◆ TASK STATEMENT: With the images removed, transcribe the listing that follows exactly.

◆ INFORMATION PROVIDED:
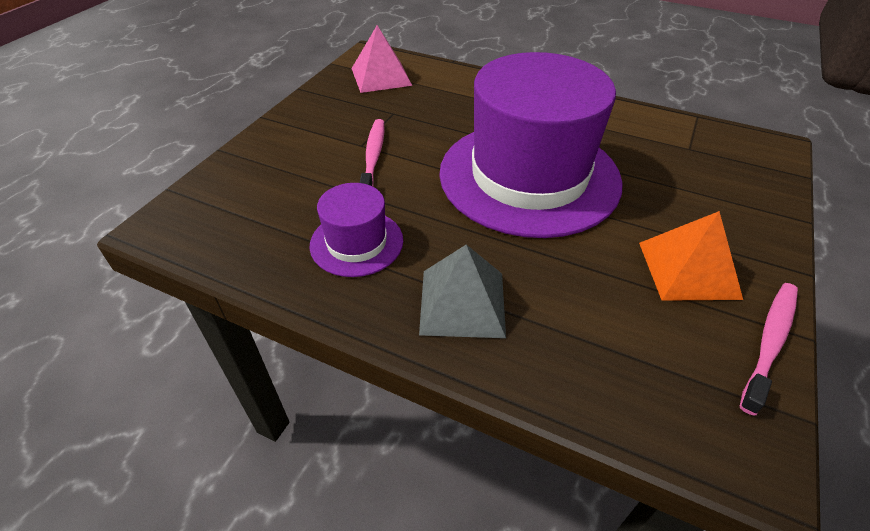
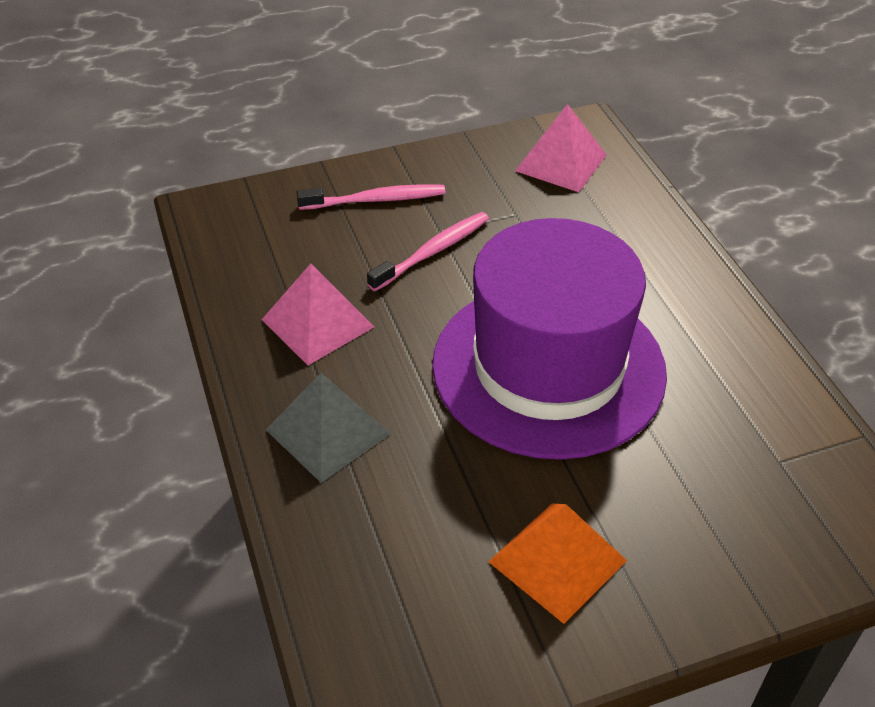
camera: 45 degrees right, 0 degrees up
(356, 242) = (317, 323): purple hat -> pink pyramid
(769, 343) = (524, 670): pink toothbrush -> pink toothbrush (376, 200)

◆ EXERCISE RESPONSE:
camera: 45 degrees right, 0 degrees up
(356, 242) = (317, 323): purple hat -> pink pyramid
(769, 343) = (524, 670): pink toothbrush -> pink toothbrush (376, 200)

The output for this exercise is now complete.